From the entries below, copy exactly the lines from the one that contains "black brush: 2 -> 1" through the one that contains "turquoise spinning top: 3 -> 1", both included, and only those.

Supplied material:
□ □ □

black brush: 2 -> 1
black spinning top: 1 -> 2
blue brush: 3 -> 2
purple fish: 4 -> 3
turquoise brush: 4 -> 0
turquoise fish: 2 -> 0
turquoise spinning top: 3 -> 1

□ □ □

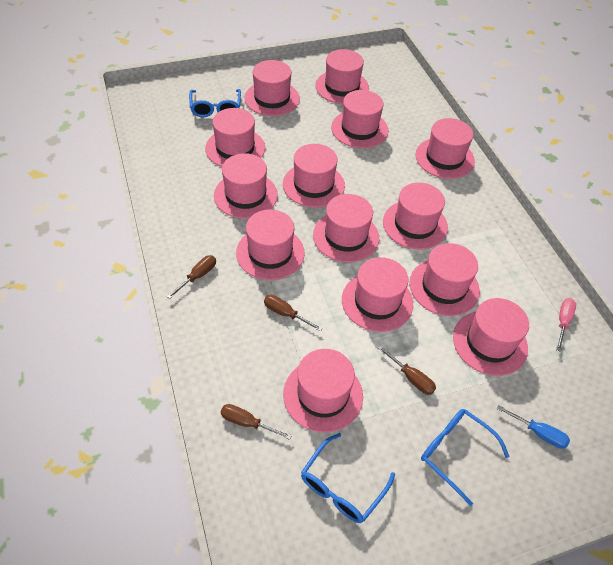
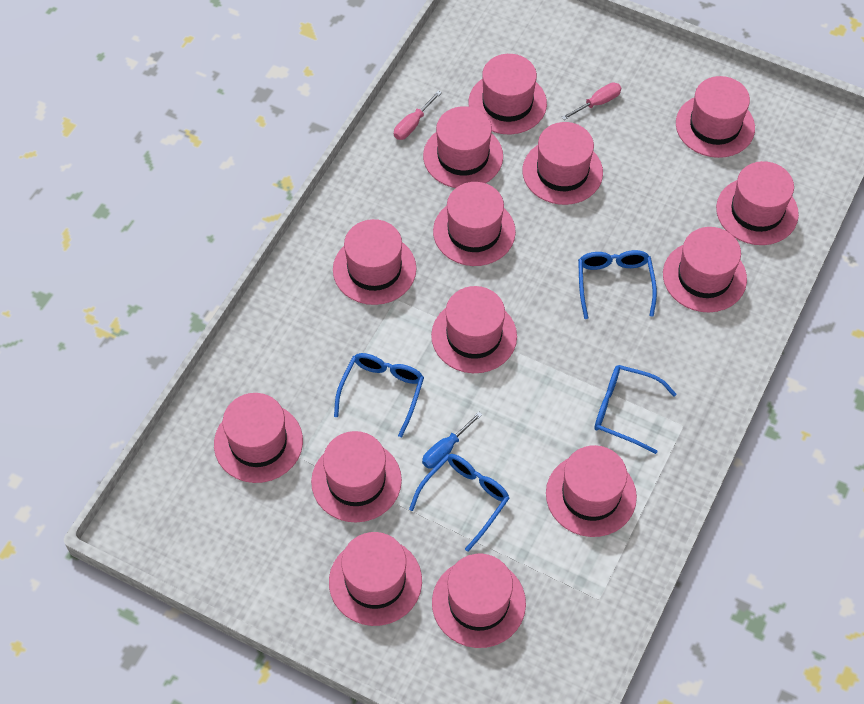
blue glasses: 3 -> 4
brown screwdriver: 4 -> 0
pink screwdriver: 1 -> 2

□ □ □

Response to this exercise:
black brush: 2 -> 1
black spinning top: 1 -> 2
blue brush: 3 -> 2
purple fish: 4 -> 3
turquoise brush: 4 -> 0
turquoise fish: 2 -> 0
turquoise spinning top: 3 -> 1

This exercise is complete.